* [WORK ORDER]:
Print exactly the lines below between the line holding "in_first: [826, 156, 890, 216]" and the line holding "in_first: [775, 84, 822, 149]", inclusive, and nothing more.
>>>>>
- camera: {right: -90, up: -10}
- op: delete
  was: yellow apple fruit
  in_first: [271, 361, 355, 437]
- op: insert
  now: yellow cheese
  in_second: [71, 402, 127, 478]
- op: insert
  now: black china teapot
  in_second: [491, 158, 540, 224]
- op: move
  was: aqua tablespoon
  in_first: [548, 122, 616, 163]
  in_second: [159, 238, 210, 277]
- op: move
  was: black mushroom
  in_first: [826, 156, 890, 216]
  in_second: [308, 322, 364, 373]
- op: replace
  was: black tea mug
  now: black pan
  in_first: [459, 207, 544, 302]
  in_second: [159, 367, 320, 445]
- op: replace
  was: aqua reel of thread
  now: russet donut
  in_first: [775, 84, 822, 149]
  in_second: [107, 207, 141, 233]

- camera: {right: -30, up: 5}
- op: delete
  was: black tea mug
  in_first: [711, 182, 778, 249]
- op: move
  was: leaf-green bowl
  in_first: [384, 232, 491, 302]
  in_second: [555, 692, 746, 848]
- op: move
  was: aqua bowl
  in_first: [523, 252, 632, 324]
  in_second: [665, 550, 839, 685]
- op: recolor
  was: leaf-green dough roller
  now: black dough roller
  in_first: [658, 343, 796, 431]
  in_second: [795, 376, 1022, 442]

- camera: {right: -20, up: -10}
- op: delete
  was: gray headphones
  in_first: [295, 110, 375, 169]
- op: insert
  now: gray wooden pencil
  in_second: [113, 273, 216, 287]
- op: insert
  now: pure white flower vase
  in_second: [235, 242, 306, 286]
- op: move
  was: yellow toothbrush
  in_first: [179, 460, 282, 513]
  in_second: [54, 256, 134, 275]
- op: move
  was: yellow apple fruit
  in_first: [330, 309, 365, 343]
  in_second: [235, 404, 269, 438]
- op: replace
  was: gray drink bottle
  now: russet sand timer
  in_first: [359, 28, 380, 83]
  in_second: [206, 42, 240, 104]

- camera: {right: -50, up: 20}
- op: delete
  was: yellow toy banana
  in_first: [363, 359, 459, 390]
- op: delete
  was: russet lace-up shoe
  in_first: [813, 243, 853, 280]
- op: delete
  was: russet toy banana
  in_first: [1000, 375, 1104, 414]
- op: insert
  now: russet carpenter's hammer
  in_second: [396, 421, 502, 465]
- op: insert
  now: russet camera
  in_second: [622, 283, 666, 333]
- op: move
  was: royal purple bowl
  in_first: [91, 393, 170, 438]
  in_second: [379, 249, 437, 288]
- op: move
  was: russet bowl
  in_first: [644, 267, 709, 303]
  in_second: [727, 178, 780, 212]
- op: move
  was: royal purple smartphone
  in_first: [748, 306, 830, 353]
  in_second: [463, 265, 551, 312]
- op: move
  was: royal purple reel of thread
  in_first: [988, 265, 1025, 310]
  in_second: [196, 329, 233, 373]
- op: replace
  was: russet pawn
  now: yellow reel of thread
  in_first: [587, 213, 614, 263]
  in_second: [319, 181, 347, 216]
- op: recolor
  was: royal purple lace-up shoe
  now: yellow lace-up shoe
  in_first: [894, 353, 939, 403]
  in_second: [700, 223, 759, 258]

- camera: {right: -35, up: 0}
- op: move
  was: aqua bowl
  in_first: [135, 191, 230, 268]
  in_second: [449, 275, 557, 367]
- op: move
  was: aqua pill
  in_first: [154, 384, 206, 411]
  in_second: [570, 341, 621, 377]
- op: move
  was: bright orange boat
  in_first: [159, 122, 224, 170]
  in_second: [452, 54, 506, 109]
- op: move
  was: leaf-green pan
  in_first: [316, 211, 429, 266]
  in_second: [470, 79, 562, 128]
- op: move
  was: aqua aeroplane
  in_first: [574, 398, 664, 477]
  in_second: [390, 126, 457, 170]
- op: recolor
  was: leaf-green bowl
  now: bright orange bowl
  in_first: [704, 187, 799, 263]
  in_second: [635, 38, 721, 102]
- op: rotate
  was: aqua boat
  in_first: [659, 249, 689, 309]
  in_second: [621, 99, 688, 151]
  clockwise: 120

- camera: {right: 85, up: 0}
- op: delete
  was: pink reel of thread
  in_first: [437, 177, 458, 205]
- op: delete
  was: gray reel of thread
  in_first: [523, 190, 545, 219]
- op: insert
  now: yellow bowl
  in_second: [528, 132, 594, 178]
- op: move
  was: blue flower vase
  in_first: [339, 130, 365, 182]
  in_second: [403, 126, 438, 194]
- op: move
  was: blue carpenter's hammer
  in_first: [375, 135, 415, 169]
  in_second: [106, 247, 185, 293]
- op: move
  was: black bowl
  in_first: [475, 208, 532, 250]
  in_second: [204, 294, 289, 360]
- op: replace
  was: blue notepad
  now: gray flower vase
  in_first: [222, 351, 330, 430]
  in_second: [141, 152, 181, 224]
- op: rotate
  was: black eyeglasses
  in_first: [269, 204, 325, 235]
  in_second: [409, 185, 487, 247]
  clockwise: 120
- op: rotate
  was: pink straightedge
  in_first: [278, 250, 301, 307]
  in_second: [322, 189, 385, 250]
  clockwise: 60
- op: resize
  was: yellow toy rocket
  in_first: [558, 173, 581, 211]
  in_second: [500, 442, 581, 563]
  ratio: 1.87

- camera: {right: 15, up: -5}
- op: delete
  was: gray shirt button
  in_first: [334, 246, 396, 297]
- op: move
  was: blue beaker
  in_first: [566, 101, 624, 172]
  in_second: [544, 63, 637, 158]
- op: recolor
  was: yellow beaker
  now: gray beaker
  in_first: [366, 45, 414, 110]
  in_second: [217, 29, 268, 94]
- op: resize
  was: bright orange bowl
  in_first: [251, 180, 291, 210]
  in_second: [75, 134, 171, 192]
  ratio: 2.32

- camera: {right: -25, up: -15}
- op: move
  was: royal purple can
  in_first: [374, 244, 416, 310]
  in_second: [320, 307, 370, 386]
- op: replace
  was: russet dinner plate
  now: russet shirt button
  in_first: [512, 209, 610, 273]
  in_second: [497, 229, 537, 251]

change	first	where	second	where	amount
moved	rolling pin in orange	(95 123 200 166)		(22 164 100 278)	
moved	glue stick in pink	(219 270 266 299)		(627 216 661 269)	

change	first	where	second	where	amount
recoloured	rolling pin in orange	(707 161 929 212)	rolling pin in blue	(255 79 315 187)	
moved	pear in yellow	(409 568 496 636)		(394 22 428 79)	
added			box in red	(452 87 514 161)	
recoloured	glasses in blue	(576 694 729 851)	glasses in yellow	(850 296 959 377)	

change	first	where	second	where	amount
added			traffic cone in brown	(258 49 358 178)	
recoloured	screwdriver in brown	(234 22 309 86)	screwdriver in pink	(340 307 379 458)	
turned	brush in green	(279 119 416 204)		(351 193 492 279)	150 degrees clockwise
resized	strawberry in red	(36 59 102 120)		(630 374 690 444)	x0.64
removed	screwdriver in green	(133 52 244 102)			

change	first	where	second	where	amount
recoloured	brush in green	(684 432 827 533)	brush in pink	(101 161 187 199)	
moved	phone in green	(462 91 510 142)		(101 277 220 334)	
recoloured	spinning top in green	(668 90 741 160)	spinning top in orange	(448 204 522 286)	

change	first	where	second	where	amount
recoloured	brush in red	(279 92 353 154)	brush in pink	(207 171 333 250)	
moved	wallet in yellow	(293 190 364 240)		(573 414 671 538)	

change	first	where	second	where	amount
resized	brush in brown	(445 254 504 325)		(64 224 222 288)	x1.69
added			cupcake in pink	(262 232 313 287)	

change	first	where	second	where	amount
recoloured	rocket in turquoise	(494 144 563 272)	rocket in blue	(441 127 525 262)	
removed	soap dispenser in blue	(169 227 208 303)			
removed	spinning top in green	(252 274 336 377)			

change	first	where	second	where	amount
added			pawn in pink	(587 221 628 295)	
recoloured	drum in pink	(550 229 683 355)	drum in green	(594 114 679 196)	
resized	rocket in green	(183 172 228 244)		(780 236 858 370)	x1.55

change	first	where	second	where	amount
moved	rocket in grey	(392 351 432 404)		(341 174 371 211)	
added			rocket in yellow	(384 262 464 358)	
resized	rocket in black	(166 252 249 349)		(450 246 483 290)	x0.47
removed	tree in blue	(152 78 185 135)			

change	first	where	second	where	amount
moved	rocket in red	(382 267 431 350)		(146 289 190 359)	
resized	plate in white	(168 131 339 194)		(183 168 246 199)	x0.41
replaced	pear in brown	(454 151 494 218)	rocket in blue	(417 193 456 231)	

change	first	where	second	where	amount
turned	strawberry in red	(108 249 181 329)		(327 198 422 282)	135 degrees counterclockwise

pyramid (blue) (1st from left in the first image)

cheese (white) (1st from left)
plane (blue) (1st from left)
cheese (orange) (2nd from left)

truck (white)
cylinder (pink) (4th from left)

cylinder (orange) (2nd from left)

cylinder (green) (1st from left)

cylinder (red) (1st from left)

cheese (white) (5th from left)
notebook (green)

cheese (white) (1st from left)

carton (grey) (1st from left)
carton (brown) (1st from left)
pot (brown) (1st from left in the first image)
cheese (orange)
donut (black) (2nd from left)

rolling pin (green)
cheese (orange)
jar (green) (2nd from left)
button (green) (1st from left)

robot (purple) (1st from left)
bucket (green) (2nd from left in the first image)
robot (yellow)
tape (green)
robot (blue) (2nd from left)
<<<<<
* [OUTPUT OF THE EXERCISE]:
  in_first: [826, 156, 890, 216]
  in_second: [308, 322, 364, 373]
- op: replace
  was: black tea mug
  now: black pan
  in_first: [459, 207, 544, 302]
  in_second: [159, 367, 320, 445]
- op: replace
  was: aqua reel of thread
  now: russet donut
  in_first: [775, 84, 822, 149]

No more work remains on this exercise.